§ **ASSIGNMENT**: Go to the line holding "yellow plate I11:I12" in the entries below and write out exactly every line down to and including the line holding "blue plate E5".

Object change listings

+++++

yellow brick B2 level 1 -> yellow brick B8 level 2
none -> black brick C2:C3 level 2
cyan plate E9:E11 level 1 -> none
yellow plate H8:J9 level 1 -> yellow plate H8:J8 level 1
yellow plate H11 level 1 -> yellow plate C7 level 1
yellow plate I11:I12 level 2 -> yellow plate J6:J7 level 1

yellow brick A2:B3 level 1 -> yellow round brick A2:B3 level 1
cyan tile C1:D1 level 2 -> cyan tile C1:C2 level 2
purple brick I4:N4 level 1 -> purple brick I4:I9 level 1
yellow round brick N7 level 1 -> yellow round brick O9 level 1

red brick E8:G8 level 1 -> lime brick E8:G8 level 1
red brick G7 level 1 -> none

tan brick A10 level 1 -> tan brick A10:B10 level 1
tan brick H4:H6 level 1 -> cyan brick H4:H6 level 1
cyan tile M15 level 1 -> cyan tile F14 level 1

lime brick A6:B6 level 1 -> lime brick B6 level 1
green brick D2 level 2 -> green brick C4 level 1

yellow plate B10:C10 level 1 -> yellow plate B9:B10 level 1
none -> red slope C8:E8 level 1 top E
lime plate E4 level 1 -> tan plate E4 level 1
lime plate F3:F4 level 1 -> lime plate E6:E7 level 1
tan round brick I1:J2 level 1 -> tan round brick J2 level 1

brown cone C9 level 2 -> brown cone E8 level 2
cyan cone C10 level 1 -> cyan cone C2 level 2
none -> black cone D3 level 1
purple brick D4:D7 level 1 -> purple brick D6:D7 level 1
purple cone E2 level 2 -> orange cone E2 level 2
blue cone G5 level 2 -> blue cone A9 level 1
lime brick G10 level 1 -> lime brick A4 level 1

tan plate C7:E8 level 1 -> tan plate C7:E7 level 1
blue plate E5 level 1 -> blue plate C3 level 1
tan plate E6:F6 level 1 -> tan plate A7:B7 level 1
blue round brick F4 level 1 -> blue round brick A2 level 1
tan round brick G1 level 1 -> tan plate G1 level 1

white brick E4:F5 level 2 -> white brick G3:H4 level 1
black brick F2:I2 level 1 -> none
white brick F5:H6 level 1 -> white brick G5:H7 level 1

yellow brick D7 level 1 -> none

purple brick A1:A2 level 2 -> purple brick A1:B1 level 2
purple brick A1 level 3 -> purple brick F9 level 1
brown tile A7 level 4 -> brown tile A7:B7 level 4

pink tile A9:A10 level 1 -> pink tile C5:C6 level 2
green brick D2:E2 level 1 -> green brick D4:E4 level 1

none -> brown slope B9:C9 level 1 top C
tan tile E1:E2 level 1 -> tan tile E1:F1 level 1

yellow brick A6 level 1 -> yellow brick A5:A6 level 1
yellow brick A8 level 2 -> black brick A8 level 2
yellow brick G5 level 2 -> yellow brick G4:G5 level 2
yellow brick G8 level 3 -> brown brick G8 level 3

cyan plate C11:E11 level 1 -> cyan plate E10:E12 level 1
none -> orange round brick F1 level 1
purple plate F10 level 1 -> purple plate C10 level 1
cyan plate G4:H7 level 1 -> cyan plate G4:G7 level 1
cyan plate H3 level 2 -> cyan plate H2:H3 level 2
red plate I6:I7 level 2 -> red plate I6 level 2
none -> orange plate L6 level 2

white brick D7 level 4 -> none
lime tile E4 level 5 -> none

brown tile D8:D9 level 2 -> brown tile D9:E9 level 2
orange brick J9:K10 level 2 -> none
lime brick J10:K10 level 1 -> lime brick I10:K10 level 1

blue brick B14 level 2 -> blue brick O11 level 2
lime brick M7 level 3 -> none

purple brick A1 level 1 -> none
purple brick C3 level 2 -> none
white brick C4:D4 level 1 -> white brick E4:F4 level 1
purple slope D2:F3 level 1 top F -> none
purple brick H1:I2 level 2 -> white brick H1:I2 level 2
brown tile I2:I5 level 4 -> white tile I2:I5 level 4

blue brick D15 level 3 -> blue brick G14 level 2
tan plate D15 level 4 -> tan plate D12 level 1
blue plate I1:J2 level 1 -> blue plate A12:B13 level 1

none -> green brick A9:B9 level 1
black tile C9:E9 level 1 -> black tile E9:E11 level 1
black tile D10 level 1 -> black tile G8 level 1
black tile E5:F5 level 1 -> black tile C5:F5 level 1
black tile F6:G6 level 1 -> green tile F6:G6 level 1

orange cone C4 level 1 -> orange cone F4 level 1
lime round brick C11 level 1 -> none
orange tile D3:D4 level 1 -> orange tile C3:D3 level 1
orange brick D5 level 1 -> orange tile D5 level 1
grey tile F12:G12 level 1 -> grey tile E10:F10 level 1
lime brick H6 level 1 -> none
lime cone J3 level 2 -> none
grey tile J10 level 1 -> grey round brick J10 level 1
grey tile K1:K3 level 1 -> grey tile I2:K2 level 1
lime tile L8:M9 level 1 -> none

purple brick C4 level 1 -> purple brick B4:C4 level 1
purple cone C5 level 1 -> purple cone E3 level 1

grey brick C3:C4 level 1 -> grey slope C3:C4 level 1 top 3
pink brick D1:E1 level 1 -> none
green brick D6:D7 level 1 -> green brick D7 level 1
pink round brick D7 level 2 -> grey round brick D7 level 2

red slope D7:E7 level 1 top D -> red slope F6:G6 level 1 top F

+++++

§ **SOLUTION**:
yellow plate I11:I12 level 2 -> yellow plate J6:J7 level 1

yellow brick A2:B3 level 1 -> yellow round brick A2:B3 level 1
cyan tile C1:D1 level 2 -> cyan tile C1:C2 level 2
purple brick I4:N4 level 1 -> purple brick I4:I9 level 1
yellow round brick N7 level 1 -> yellow round brick O9 level 1

red brick E8:G8 level 1 -> lime brick E8:G8 level 1
red brick G7 level 1 -> none

tan brick A10 level 1 -> tan brick A10:B10 level 1
tan brick H4:H6 level 1 -> cyan brick H4:H6 level 1
cyan tile M15 level 1 -> cyan tile F14 level 1

lime brick A6:B6 level 1 -> lime brick B6 level 1
green brick D2 level 2 -> green brick C4 level 1

yellow plate B10:C10 level 1 -> yellow plate B9:B10 level 1
none -> red slope C8:E8 level 1 top E
lime plate E4 level 1 -> tan plate E4 level 1
lime plate F3:F4 level 1 -> lime plate E6:E7 level 1
tan round brick I1:J2 level 1 -> tan round brick J2 level 1

brown cone C9 level 2 -> brown cone E8 level 2
cyan cone C10 level 1 -> cyan cone C2 level 2
none -> black cone D3 level 1
purple brick D4:D7 level 1 -> purple brick D6:D7 level 1
purple cone E2 level 2 -> orange cone E2 level 2
blue cone G5 level 2 -> blue cone A9 level 1
lime brick G10 level 1 -> lime brick A4 level 1

tan plate C7:E8 level 1 -> tan plate C7:E7 level 1
blue plate E5 level 1 -> blue plate C3 level 1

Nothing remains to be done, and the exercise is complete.